Write out all the items below again, changing "30 m" to "50 m" and keeping everything else the same. Leave the pictures out of your answer.
====== INFORMATION SHOWN ======
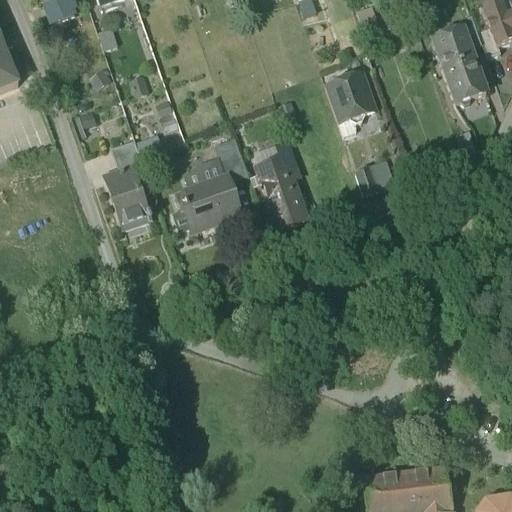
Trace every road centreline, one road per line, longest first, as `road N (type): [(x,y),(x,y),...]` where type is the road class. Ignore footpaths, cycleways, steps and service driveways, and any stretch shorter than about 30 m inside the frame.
road 1 (residential): [(131,342),(1,0)]
road 2 (track): [(0,393),(131,342),(172,511)]
road 3 (residential): [(511,148),(378,415)]
road 4 (residential): [(131,342),(378,415)]
road 5 (track): [(149,419),(0,468)]
road 6 (residential): [(378,415),(511,466)]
======
RESPONSE TO THE EXERCISE
Trace every road centreline, one road per line, longest first, as `road N (type): [(x,y),(x,y),...]` where type is the road class. Ignore footpaths, cycleways, steps and service driveways, and any stretch shorter than about 50 m inside the frame.
road 1 (residential): [(131,342),(1,0)]
road 2 (track): [(0,393),(131,342),(172,511)]
road 3 (residential): [(511,148),(378,415)]
road 4 (residential): [(131,342),(378,415)]
road 5 (track): [(149,419),(0,468)]
road 6 (residential): [(378,415),(511,466)]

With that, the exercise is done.